Task details:
Word for word, write out the entries that follow, omitting all pictures.

[Saved entries]

--- START ---

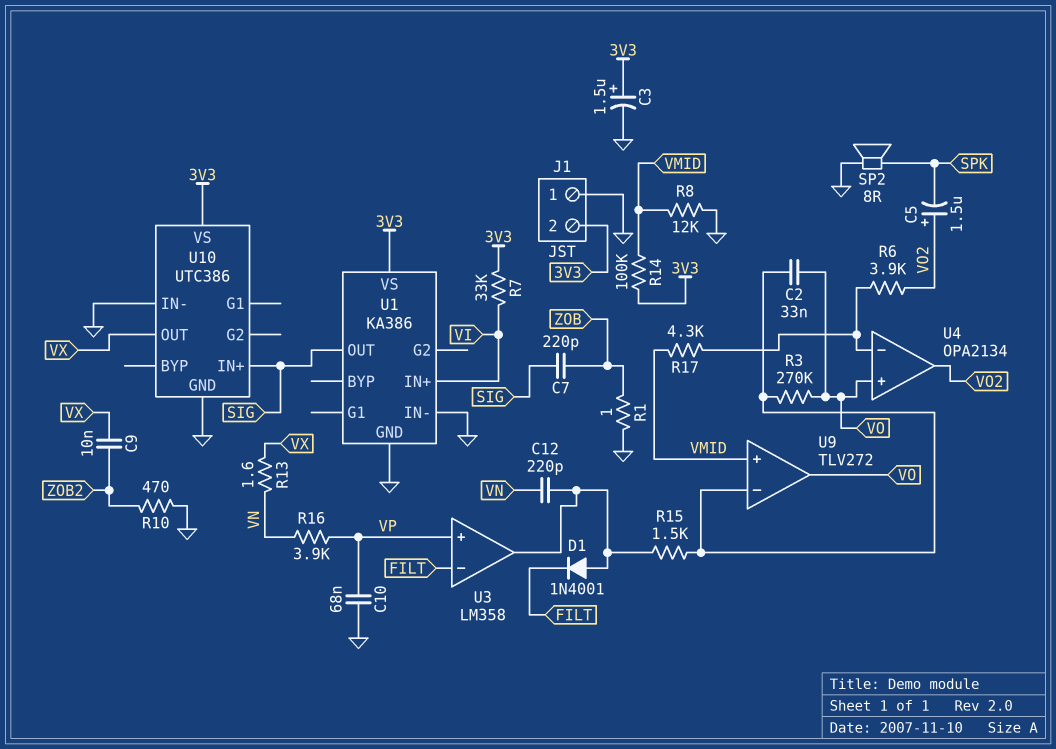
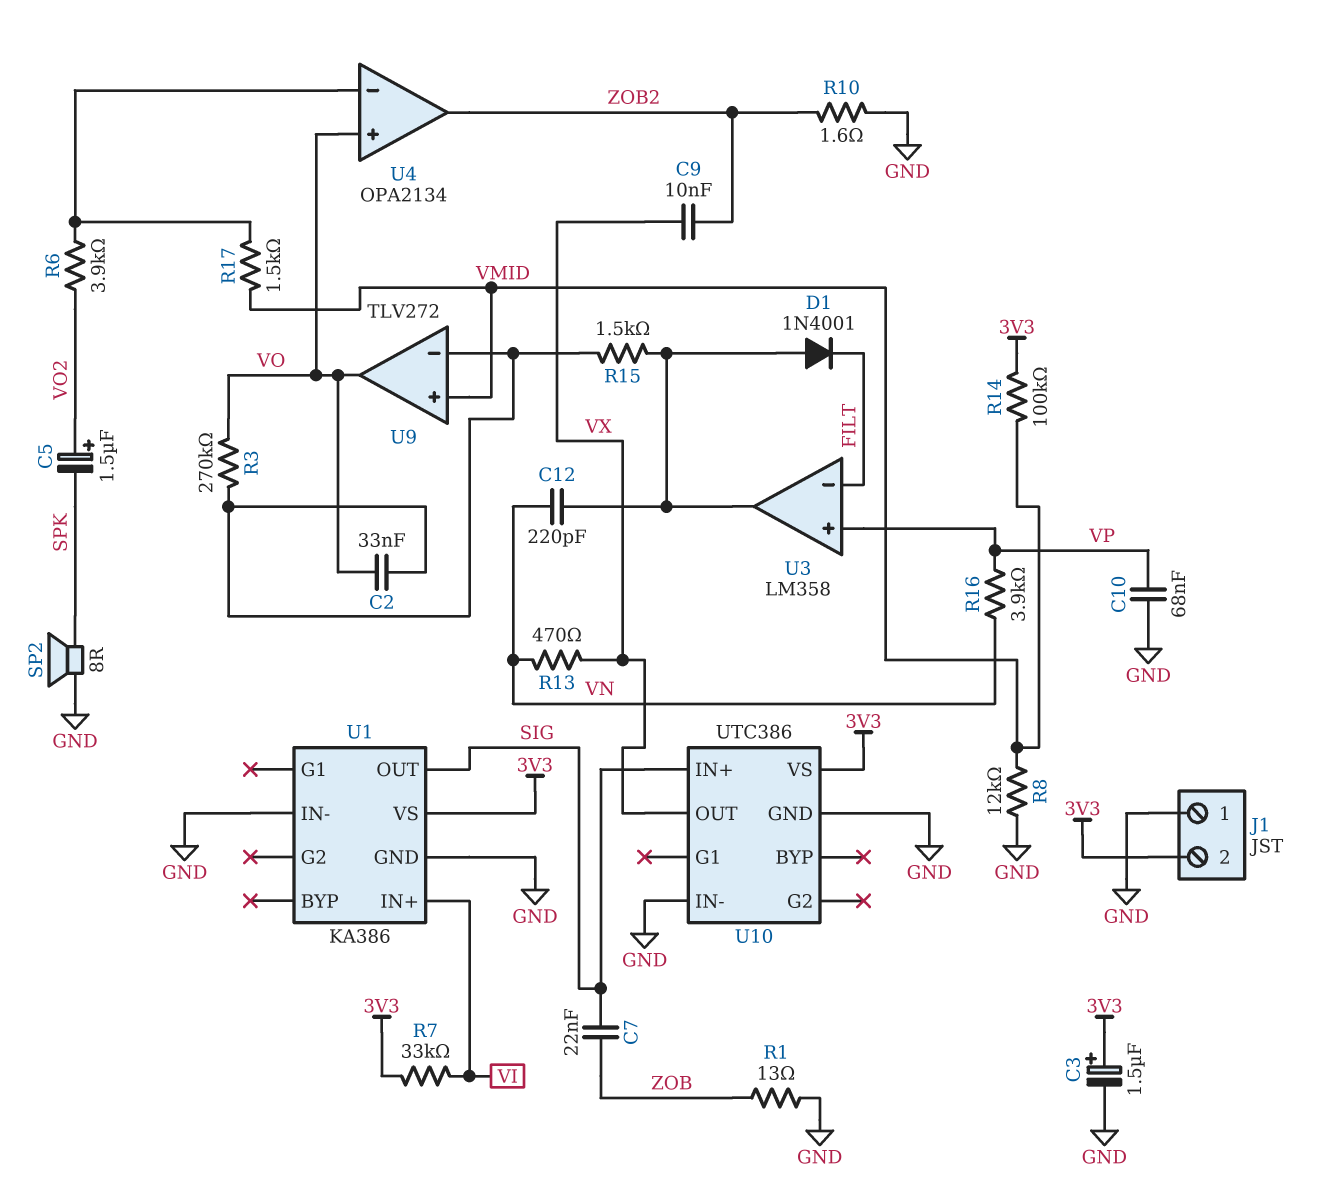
C7: 220pF (SIG, ZOB) -> 22nF (SIG, ZOB)
R1: 1 (GND, ZOB) -> 13 (GND, ZOB)
R10: 470 (GND, ZOB2) -> 1.6 (GND, ZOB2)
R13: 1.6 (VN, VX) -> 470 (VN, VX)
R17: 4.3k (U4/in-, VMID) -> 1.5k (U4/in-, VMID)
U4 pin out: VO2 -> ZOB2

--- END ---

Output of the exercise:
C7: 220pF (SIG, ZOB) -> 22nF (SIG, ZOB)
R1: 1 (GND, ZOB) -> 13 (GND, ZOB)
R10: 470 (GND, ZOB2) -> 1.6 (GND, ZOB2)
R13: 1.6 (VN, VX) -> 470 (VN, VX)
R17: 4.3k (U4/in-, VMID) -> 1.5k (U4/in-, VMID)
U4 pin out: VO2 -> ZOB2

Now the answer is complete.